→ **Input for this task**:
◆ ◆ ◆ ◆ ◆ ◆ ◆

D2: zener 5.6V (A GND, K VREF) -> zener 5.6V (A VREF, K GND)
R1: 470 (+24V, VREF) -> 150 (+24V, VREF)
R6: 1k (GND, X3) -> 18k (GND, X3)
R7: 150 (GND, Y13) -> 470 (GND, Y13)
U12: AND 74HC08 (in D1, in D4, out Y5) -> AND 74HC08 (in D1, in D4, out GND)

◆ ◆ ◆ ◆ ◆ ◆ ◆

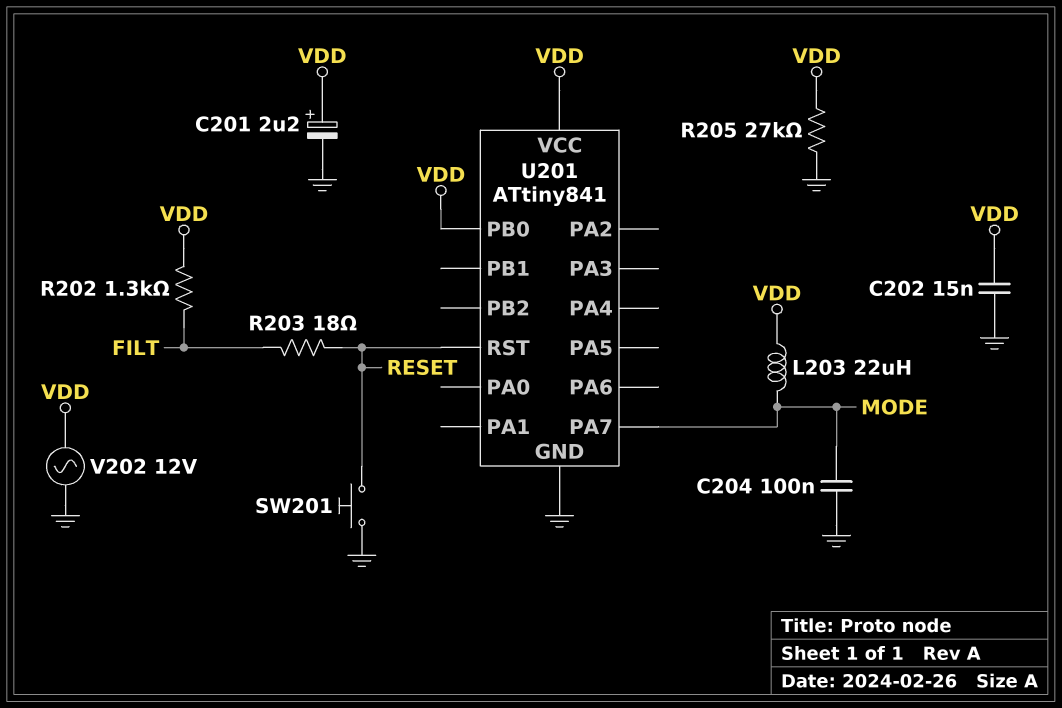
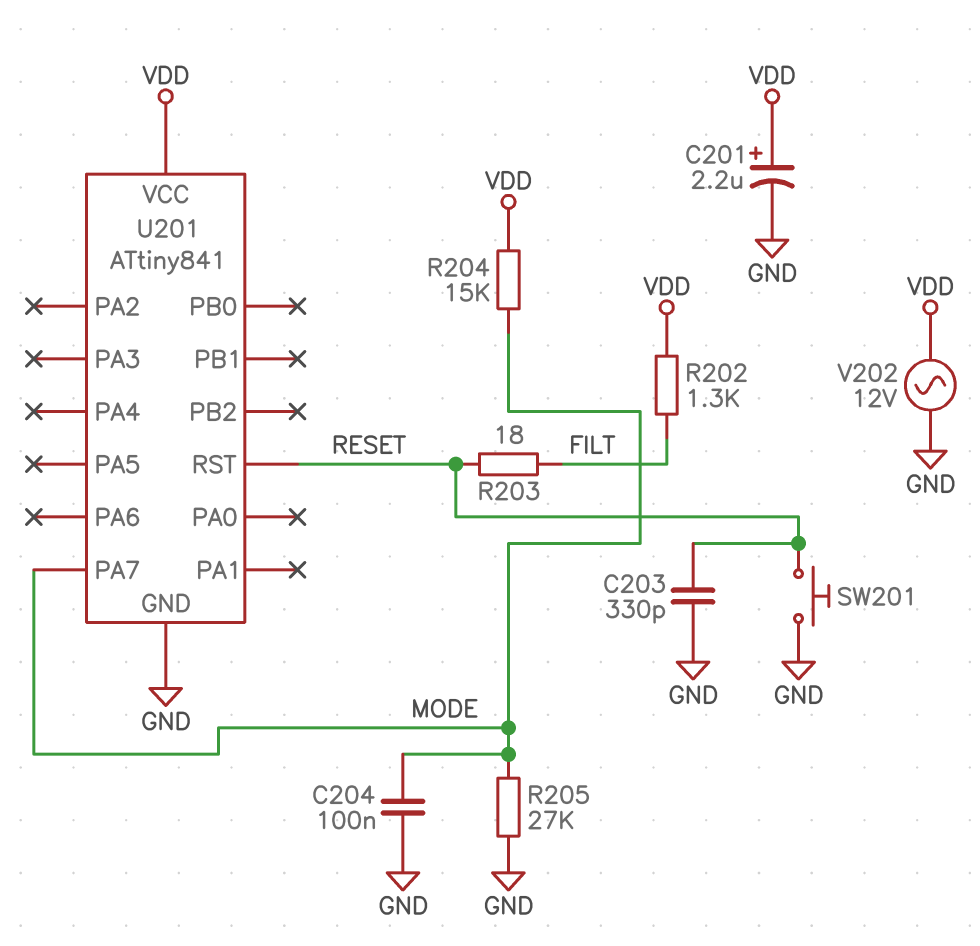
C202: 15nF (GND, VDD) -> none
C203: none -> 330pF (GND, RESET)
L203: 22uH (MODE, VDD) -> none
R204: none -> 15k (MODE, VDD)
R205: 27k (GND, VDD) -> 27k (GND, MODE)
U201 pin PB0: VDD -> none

◆ ◆ ◆ ◆ ◆ ◆ ◆

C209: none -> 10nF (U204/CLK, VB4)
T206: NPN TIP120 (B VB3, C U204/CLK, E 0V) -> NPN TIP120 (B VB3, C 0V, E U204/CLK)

◆ ◆ ◆ ◆ ◆ ◆ ◆

Each line of the data that holds "none" should be reported.

→ **Output below**:
C202: 15nF (GND, VDD) -> none
C203: none -> 330pF (GND, RESET)
L203: 22uH (MODE, VDD) -> none
R204: none -> 15k (MODE, VDD)
U201 pin PB0: VDD -> none
C209: none -> 10nF (U204/CLK, VB4)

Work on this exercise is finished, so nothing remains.